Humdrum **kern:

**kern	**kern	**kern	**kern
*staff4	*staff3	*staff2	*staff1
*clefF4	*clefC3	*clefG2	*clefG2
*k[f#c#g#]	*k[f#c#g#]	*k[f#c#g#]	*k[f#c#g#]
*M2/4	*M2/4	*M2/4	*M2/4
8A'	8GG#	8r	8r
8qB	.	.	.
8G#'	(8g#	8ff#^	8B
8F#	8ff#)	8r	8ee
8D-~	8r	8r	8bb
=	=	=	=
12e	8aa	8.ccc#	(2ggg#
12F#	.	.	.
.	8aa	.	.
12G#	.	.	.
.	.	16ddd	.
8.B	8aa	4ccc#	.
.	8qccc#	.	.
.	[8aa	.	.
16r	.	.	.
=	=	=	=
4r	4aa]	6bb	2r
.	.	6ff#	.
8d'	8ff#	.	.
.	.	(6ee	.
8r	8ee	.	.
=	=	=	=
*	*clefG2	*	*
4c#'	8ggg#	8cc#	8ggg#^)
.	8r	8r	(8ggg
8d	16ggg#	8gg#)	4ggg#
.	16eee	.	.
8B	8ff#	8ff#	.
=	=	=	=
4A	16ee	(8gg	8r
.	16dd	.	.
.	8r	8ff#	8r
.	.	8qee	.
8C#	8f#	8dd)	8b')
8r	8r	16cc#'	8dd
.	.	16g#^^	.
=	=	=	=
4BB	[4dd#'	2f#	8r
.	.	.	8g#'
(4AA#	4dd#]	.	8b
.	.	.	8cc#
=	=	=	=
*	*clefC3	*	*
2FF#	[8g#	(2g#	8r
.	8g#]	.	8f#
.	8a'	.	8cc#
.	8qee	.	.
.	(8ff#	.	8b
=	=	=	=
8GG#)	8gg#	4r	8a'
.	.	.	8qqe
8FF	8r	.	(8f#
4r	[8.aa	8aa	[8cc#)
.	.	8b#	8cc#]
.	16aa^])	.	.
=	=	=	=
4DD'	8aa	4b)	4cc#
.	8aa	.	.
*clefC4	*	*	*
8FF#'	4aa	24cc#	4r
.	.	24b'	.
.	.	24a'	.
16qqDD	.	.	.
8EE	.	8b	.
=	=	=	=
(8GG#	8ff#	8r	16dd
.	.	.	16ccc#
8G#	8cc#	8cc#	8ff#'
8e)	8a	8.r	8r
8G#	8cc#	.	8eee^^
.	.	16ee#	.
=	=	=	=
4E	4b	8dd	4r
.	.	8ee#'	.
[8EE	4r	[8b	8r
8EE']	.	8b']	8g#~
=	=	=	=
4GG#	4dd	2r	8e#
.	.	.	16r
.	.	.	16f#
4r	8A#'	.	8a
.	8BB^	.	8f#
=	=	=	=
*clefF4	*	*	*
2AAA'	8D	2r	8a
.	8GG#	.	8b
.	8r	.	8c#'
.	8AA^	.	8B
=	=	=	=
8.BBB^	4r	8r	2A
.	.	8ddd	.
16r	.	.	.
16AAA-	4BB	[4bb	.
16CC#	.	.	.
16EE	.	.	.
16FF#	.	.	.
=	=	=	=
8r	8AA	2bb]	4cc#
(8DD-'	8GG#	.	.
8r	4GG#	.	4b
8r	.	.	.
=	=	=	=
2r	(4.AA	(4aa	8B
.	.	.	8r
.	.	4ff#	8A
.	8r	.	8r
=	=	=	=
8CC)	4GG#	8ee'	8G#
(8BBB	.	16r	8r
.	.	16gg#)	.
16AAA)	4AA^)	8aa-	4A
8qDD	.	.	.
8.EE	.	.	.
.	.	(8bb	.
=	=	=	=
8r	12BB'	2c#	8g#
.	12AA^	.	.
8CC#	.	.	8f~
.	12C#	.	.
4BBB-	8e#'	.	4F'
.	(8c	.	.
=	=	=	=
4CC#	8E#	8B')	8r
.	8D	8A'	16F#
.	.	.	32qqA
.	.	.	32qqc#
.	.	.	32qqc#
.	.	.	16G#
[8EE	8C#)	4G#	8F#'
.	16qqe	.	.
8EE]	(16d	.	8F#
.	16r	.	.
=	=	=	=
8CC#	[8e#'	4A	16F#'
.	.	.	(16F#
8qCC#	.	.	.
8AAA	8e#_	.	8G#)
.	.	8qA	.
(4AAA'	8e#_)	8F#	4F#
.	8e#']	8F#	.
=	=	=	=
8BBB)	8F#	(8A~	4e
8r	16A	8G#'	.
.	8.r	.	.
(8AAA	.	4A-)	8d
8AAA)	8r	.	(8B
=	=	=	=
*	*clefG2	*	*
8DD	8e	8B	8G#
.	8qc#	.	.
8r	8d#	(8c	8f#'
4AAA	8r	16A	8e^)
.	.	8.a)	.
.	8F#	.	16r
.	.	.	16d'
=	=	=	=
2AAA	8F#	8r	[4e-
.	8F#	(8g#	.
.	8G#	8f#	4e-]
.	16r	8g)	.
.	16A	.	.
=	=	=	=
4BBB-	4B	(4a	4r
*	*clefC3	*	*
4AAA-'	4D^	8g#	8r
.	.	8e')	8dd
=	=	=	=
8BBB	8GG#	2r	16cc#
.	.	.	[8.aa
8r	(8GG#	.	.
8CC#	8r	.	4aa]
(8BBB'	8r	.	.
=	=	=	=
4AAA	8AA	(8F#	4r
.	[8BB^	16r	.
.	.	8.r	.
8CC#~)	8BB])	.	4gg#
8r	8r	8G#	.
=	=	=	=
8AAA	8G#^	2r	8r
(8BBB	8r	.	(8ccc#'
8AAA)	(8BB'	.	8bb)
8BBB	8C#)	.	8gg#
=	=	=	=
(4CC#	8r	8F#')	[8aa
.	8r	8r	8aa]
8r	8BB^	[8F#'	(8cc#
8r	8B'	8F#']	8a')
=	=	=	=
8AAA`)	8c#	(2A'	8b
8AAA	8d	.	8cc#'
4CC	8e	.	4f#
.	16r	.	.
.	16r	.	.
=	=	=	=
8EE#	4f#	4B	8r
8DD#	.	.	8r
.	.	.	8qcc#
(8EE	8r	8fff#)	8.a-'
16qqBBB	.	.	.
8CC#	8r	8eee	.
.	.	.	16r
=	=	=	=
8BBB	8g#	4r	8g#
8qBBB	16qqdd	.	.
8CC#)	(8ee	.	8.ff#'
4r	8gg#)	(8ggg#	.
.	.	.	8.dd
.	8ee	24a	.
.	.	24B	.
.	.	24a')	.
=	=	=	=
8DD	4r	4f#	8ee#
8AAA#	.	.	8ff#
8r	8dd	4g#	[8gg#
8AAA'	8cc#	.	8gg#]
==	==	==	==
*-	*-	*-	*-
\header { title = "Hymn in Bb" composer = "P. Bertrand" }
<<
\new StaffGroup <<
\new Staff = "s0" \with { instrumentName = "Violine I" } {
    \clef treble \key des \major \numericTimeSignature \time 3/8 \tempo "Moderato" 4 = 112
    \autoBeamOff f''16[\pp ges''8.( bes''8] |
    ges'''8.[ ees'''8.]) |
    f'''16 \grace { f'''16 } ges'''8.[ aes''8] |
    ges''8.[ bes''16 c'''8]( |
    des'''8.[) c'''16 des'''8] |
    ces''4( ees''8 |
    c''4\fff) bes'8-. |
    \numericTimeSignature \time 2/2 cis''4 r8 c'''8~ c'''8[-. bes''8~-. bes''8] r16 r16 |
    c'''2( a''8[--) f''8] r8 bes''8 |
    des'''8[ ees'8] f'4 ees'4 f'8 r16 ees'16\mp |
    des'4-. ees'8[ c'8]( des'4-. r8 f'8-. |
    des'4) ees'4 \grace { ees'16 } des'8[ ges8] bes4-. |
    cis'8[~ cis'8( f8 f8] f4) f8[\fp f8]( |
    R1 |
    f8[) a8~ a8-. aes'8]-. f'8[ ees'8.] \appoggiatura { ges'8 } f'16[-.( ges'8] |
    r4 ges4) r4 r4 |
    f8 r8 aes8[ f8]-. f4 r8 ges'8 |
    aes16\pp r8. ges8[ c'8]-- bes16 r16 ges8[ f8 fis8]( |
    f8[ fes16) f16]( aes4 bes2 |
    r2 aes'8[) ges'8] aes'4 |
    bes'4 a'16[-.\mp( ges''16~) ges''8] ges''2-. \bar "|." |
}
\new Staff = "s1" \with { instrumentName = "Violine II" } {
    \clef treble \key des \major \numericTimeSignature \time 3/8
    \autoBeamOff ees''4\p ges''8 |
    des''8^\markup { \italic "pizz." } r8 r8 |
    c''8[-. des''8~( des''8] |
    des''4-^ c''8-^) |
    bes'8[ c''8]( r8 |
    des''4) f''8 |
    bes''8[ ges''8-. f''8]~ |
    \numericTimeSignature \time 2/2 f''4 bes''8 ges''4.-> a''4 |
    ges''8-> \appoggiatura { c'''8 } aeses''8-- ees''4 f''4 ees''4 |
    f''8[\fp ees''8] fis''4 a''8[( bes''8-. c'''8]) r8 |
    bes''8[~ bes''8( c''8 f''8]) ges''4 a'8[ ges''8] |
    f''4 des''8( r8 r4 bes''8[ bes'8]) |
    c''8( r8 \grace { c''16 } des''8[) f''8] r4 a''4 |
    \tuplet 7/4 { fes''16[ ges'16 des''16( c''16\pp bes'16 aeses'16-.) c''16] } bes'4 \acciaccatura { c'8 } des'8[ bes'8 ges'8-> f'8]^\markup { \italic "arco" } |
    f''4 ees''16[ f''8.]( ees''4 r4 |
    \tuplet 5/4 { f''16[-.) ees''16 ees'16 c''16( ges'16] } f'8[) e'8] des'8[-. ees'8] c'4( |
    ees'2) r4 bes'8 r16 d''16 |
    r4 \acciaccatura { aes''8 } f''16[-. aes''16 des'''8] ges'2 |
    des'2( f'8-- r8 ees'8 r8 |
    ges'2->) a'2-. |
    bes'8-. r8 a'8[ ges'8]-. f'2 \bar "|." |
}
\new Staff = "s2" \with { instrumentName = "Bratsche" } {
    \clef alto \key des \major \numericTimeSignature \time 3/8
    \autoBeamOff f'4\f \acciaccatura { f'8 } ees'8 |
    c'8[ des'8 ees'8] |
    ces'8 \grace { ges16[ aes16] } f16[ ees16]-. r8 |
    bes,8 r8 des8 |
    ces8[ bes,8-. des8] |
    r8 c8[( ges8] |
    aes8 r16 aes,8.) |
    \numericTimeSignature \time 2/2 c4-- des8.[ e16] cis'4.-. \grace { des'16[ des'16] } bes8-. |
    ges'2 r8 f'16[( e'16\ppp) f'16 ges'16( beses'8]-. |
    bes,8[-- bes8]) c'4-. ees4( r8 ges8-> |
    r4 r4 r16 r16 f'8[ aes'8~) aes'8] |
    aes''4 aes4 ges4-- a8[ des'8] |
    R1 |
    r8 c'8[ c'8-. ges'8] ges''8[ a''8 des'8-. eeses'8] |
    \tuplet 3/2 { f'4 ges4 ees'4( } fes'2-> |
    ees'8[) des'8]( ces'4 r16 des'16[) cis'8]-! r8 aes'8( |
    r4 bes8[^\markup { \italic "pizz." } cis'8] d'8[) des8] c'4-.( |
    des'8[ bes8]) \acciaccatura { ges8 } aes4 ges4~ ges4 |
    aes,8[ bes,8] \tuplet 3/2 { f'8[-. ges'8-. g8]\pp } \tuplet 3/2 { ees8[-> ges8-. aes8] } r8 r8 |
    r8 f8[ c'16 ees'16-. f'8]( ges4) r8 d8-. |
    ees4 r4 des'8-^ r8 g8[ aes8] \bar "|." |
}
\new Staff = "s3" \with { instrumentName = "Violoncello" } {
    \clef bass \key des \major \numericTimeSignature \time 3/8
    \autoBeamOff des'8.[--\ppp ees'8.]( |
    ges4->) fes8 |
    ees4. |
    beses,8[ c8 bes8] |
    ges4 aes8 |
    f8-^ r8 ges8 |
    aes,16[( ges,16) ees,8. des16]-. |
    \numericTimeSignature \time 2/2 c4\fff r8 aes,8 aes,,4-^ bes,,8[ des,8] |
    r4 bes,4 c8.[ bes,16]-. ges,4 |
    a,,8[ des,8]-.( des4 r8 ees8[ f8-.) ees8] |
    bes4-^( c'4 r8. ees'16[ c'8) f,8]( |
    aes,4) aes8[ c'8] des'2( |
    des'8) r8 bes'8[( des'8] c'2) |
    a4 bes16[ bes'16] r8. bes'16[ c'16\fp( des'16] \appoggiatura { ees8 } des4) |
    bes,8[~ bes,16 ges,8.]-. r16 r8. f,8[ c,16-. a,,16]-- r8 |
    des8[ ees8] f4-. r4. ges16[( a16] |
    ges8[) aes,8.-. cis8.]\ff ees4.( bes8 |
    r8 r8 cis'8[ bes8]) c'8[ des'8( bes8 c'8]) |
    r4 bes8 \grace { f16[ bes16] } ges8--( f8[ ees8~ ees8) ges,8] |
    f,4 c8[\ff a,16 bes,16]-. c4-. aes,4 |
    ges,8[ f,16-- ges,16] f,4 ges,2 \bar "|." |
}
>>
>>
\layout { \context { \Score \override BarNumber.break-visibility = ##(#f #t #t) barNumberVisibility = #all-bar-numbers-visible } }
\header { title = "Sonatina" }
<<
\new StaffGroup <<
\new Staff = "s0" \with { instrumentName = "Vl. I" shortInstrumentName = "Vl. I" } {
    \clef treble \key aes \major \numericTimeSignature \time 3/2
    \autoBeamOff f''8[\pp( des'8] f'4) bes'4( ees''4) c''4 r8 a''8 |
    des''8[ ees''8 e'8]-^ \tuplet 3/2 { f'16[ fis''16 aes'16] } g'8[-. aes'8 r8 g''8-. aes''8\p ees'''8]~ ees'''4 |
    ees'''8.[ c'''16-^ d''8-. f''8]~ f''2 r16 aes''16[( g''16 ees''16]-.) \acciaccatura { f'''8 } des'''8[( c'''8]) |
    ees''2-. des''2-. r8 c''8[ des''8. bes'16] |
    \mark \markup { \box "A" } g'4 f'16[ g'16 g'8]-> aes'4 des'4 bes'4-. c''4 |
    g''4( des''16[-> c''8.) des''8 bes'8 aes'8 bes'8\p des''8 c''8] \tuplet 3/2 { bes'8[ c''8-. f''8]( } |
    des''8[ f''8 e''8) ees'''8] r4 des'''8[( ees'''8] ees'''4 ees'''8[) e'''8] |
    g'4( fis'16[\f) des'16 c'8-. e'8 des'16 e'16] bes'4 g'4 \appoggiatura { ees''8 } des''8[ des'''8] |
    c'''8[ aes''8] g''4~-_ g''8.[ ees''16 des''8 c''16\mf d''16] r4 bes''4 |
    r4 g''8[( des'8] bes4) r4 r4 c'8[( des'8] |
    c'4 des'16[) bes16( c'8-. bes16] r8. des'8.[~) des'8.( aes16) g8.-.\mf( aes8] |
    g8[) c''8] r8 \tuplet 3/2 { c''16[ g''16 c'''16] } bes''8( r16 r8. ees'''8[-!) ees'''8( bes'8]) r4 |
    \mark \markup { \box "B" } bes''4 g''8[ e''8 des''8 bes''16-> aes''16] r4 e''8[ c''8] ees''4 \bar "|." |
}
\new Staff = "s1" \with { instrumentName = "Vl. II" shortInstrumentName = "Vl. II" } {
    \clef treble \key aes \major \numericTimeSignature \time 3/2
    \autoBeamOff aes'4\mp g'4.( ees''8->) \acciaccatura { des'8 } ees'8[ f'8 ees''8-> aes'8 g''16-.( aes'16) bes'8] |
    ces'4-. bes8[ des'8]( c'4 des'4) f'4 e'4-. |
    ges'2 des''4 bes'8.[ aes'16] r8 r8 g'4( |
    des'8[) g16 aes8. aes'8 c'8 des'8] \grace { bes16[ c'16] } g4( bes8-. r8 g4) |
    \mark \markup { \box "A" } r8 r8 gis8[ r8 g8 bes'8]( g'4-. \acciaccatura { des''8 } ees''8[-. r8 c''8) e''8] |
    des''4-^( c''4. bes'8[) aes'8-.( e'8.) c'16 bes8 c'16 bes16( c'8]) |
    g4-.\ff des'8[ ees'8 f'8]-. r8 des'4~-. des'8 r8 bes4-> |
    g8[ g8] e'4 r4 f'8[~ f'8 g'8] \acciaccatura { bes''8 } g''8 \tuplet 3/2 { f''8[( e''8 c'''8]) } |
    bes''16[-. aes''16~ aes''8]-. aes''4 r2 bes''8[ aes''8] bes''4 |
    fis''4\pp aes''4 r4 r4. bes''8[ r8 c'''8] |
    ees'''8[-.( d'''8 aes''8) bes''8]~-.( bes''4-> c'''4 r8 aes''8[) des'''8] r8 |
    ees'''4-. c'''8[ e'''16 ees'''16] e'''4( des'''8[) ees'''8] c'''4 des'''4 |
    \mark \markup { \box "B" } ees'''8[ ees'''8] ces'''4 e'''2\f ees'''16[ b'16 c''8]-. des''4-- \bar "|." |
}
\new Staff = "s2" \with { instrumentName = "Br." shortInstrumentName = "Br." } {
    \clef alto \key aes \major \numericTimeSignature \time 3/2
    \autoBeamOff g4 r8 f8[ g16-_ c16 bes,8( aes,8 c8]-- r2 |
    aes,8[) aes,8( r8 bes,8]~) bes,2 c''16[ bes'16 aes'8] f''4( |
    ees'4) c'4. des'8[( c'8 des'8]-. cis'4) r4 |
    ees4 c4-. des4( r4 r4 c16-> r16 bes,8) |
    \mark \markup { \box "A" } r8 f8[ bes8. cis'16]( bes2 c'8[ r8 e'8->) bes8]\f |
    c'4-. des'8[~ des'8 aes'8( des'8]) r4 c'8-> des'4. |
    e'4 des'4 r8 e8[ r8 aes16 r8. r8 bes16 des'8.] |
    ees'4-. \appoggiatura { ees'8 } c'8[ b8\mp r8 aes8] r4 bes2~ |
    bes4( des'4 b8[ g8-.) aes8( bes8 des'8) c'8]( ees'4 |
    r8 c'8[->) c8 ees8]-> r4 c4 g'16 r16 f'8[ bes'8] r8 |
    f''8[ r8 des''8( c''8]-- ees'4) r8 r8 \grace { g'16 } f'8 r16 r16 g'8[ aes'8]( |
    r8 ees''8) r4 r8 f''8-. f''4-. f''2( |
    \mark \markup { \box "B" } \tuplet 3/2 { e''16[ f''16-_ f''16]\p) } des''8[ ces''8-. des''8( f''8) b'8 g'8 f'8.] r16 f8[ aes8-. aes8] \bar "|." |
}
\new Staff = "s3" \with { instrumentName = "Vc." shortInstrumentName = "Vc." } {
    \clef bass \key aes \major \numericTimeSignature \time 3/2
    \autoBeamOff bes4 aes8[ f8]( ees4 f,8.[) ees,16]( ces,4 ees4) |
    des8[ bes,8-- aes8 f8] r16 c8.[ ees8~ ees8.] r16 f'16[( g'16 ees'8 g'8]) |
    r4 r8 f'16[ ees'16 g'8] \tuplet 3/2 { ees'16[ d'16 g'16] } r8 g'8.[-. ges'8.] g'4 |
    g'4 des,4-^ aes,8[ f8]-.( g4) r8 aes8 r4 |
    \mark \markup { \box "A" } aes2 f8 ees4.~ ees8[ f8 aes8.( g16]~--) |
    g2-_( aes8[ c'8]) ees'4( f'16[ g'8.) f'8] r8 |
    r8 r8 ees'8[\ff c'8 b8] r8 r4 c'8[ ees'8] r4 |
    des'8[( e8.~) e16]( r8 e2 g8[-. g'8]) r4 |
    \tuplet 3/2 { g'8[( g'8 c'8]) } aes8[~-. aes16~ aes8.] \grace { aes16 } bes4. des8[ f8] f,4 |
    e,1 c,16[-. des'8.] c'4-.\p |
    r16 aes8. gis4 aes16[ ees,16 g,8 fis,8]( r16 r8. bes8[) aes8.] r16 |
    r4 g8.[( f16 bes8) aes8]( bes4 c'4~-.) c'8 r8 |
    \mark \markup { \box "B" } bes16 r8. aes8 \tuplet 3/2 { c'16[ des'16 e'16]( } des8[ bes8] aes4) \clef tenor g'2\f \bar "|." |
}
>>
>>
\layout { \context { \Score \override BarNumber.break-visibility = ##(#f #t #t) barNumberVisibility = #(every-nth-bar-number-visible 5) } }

Exercise goal: Filter the lines above and copy every one that contains the word "title". Treat uppercase and lowercase letters as different.

Result of this task:
\header { title = "Hymn in Bb" composer = "P. Bertrand" }
\header { title = "Sonatina" }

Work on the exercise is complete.